- Opening Delimiter -

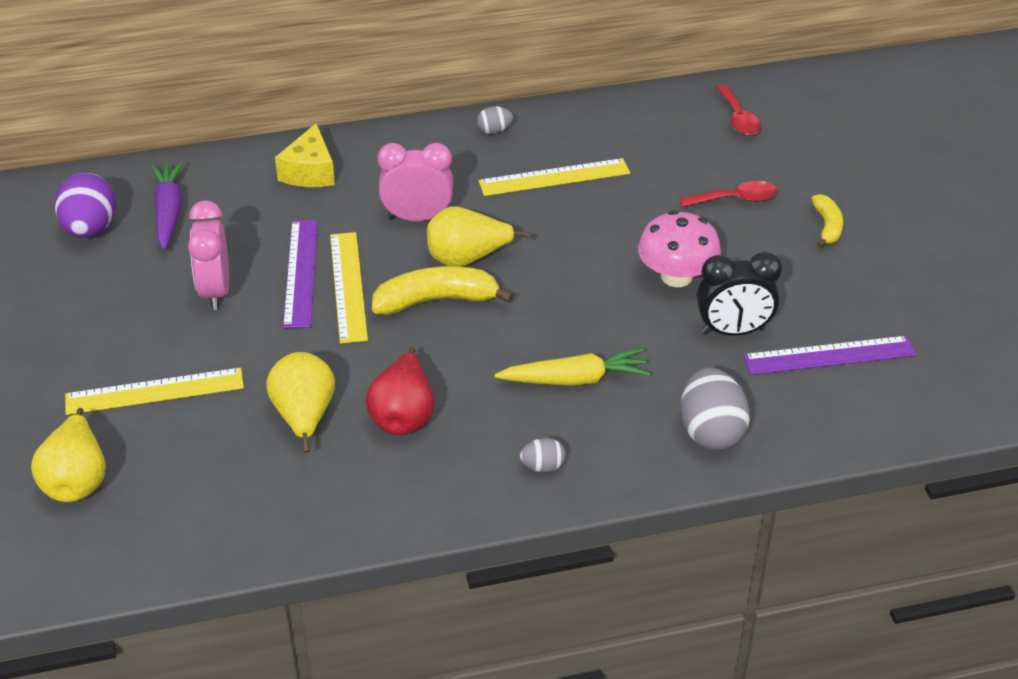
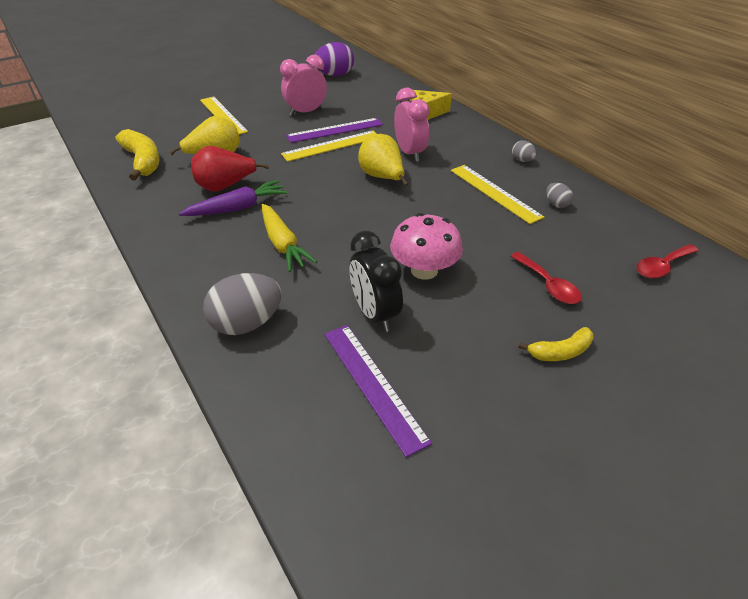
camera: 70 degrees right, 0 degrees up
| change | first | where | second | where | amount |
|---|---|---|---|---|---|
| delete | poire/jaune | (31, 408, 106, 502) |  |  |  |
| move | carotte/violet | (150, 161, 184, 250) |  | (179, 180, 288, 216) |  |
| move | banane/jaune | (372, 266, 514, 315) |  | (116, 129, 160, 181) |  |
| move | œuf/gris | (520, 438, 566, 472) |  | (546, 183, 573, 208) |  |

- Closing Delimiter -

_Aim of the exercise_:
With the pictures removed, copy the data above word for word.

_Task solution_:
camera: 70 degrees right, 0 degrees up
| change | first | where | second | where | amount |
|---|---|---|---|---|---|
| delete | poire/jaune | (31, 408, 106, 502) |  |  |  |
| move | carotte/violet | (150, 161, 184, 250) |  | (179, 180, 288, 216) |  |
| move | banane/jaune | (372, 266, 514, 315) |  | (116, 129, 160, 181) |  |
| move | œuf/gris | (520, 438, 566, 472) |  | (546, 183, 573, 208) |  |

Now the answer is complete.